** Task to carry out **
Copy exactly the lines starting at the one that contains "IMU3 pin INT: D2 -> A0" and running through the end of the material below. Exclude any pictures.

** Material supplied **
= Beginning of Section =

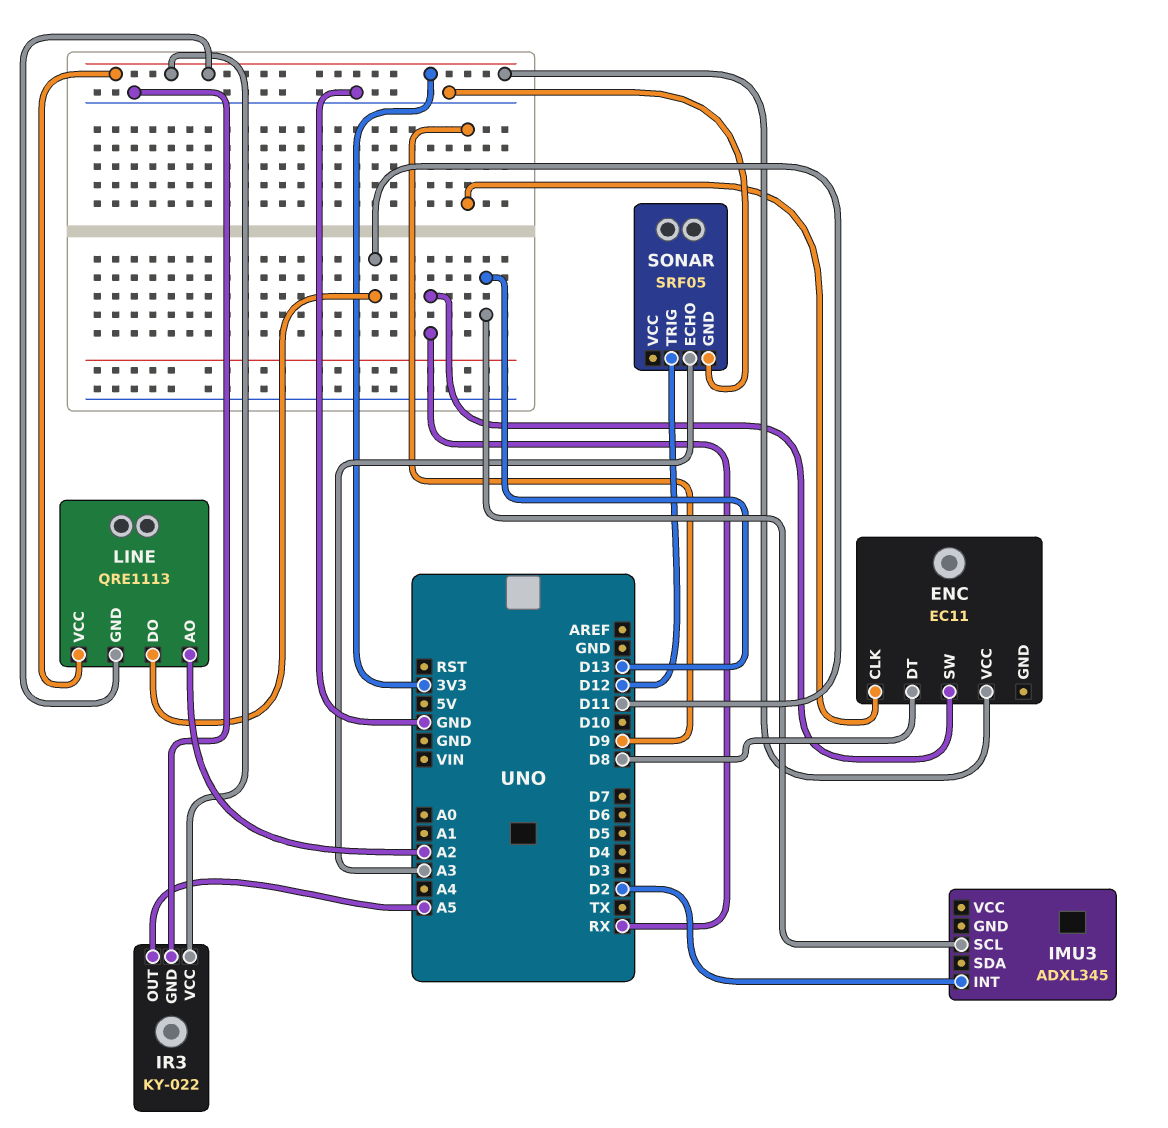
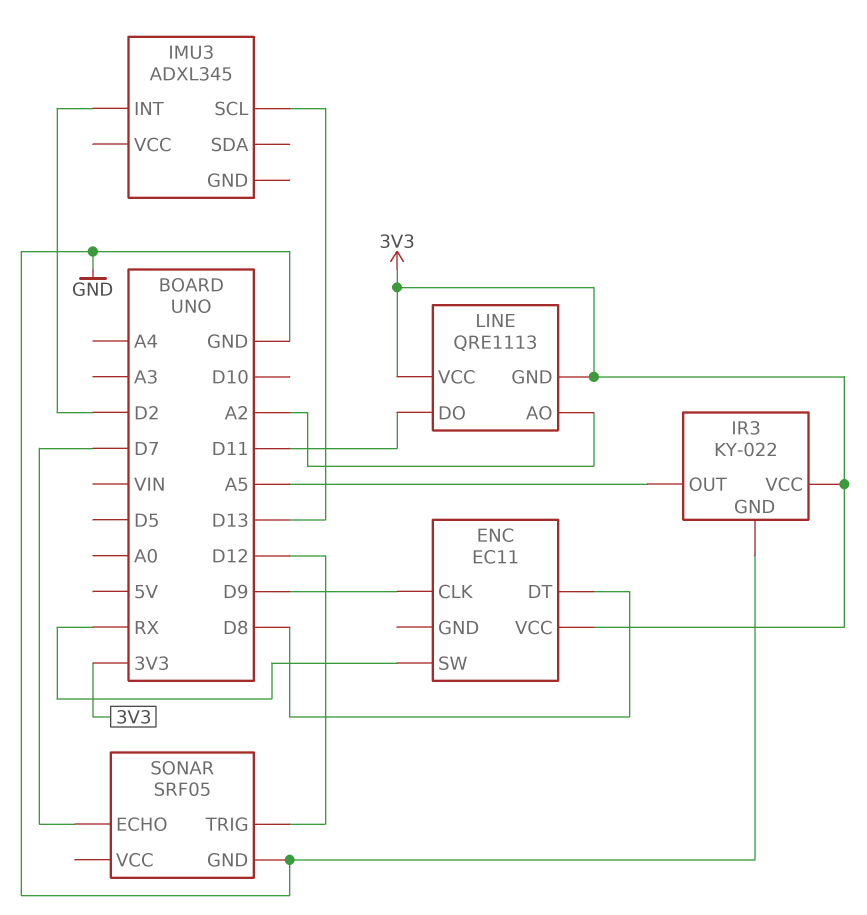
SONAR pin ECHO: A3 -> D7

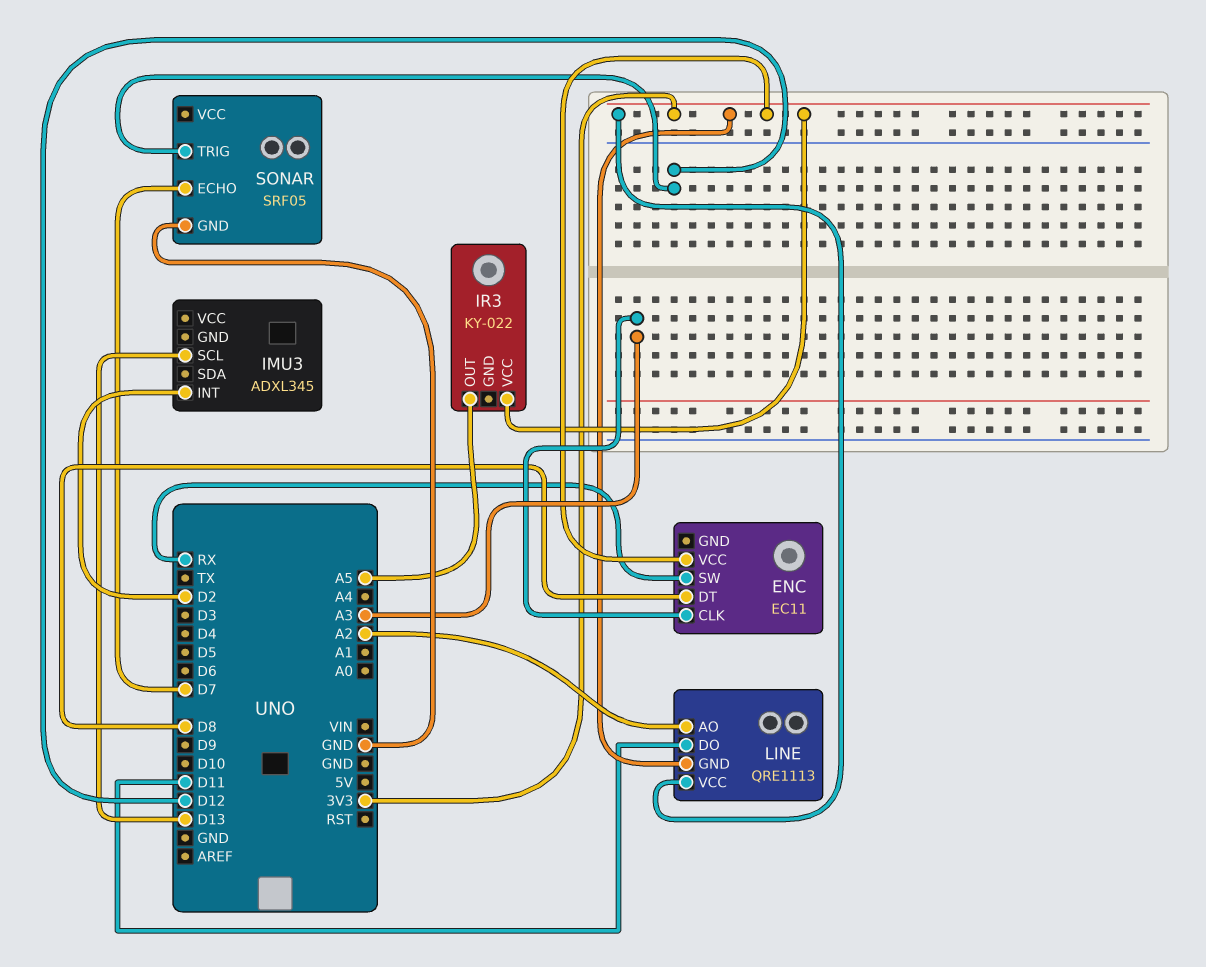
ENC pin CLK: D9 -> A3
IR3 pin GND: GND -> none

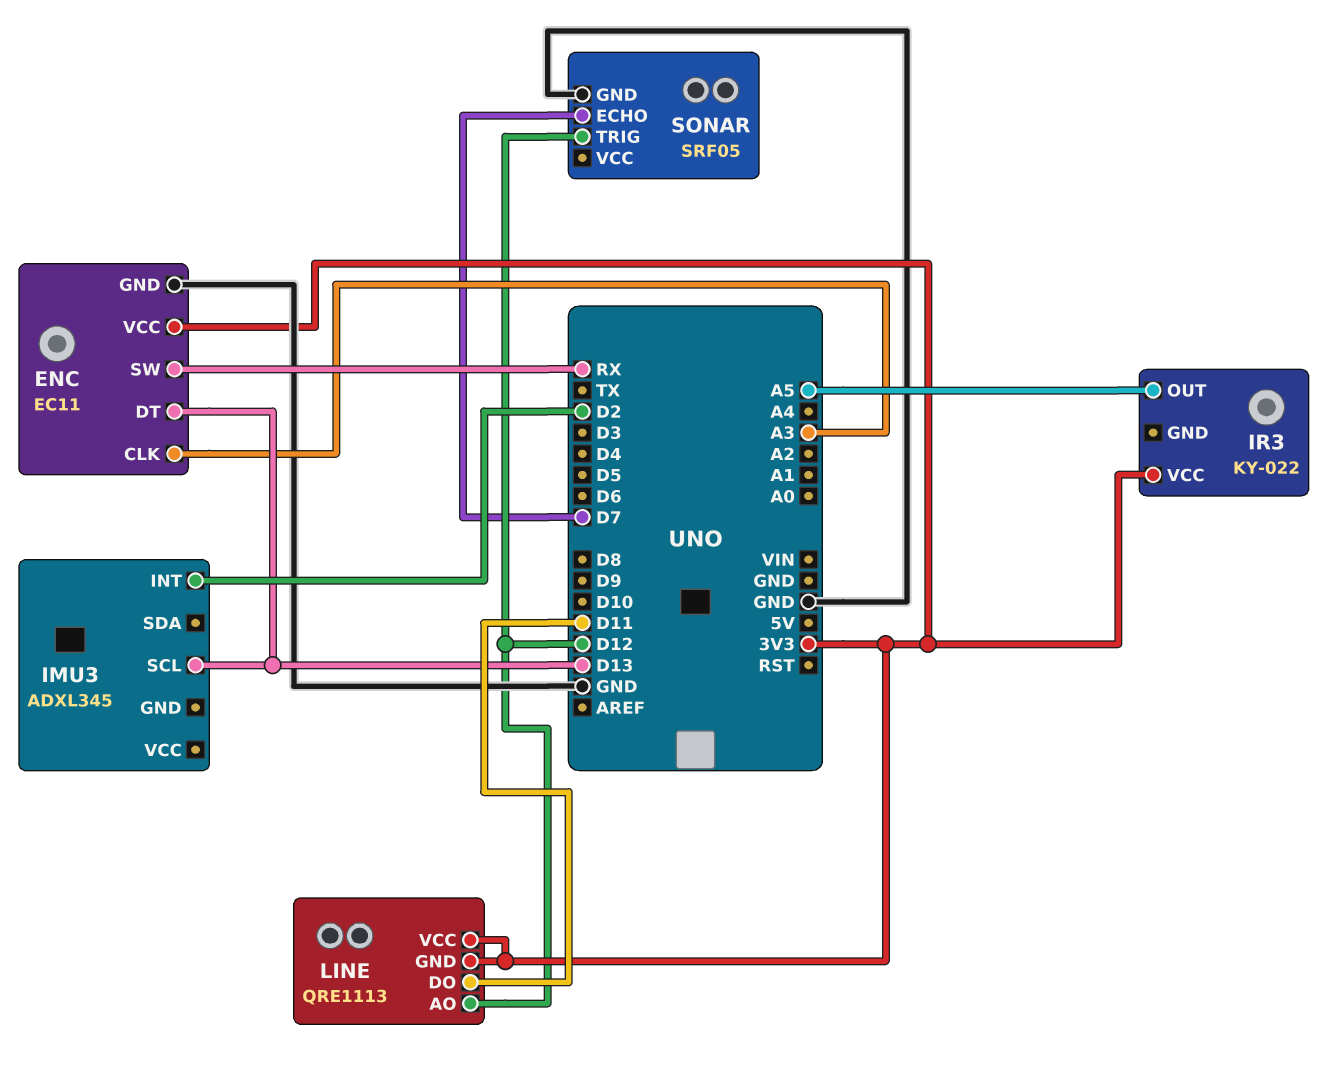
ENC pin DT: D8 -> D13
ENC pin GND: none -> GND
LINE pin AO: A2 -> D12

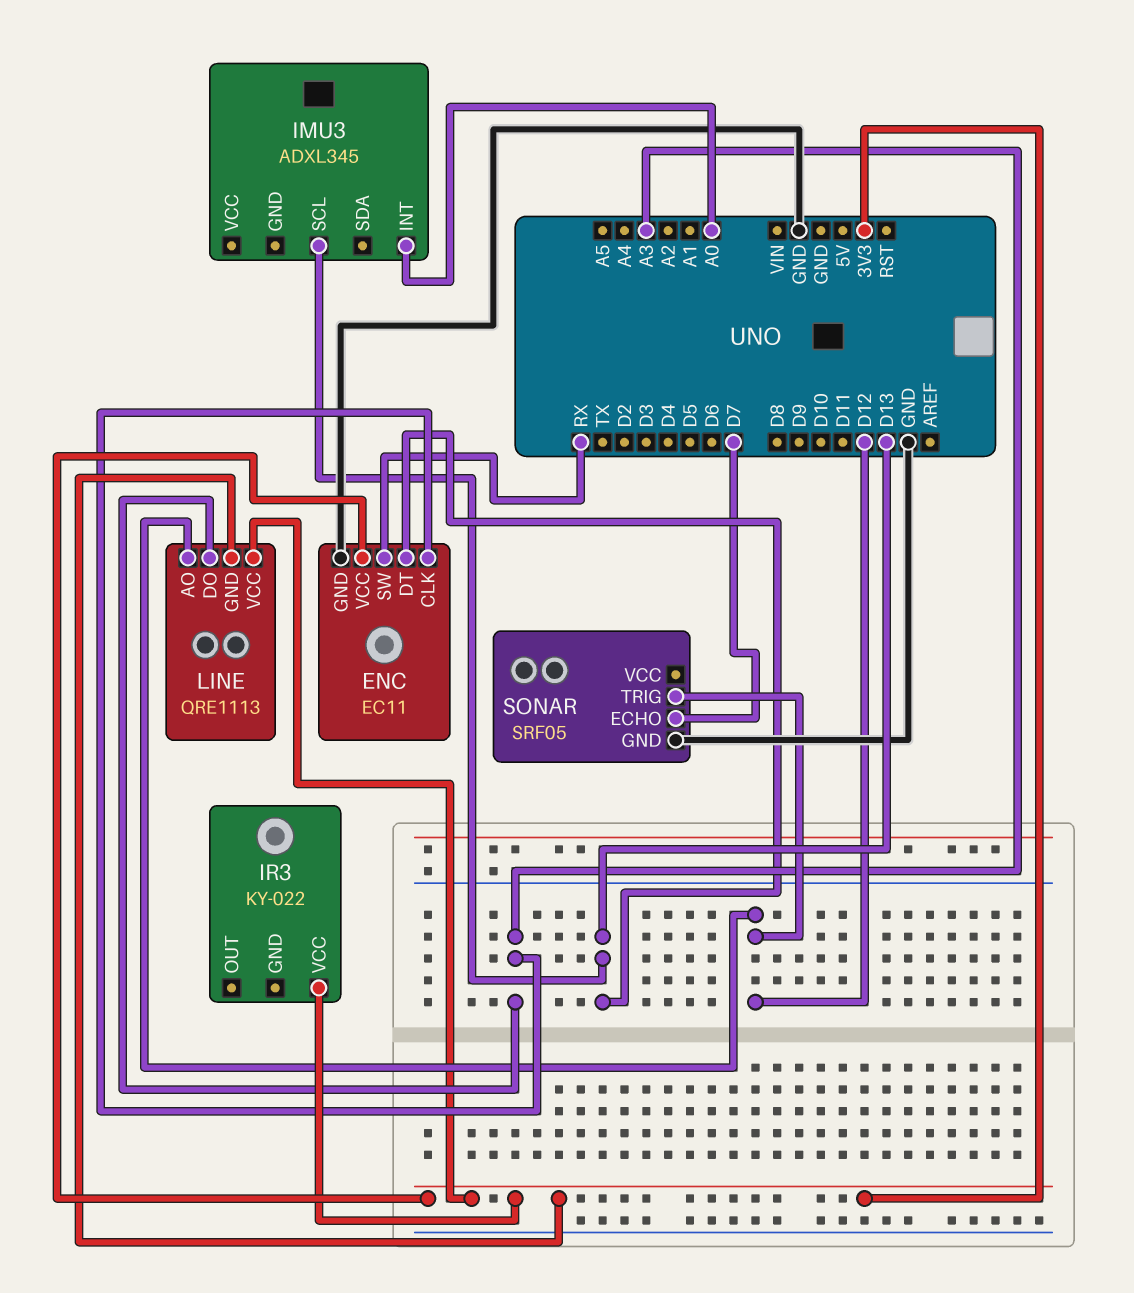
IMU3 pin INT: D2 -> A0
IR3 pin OUT: A5 -> none
LINE pin DO: D11 -> A3

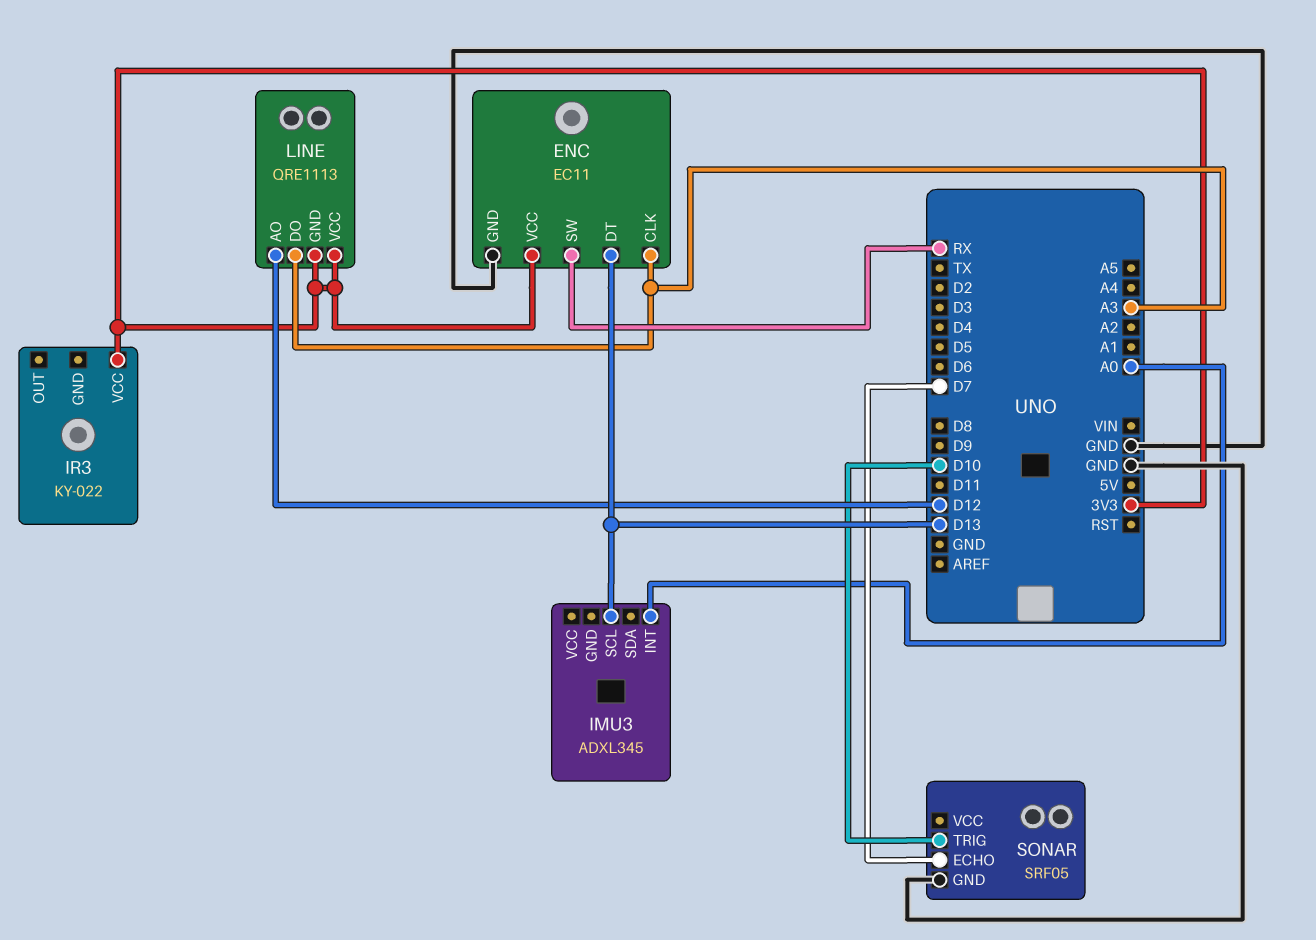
SONAR pin TRIG: D12 -> D10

= End of Section =

** The completed task **
IMU3 pin INT: D2 -> A0
IR3 pin OUT: A5 -> none
LINE pin DO: D11 -> A3

SONAR pin TRIG: D12 -> D10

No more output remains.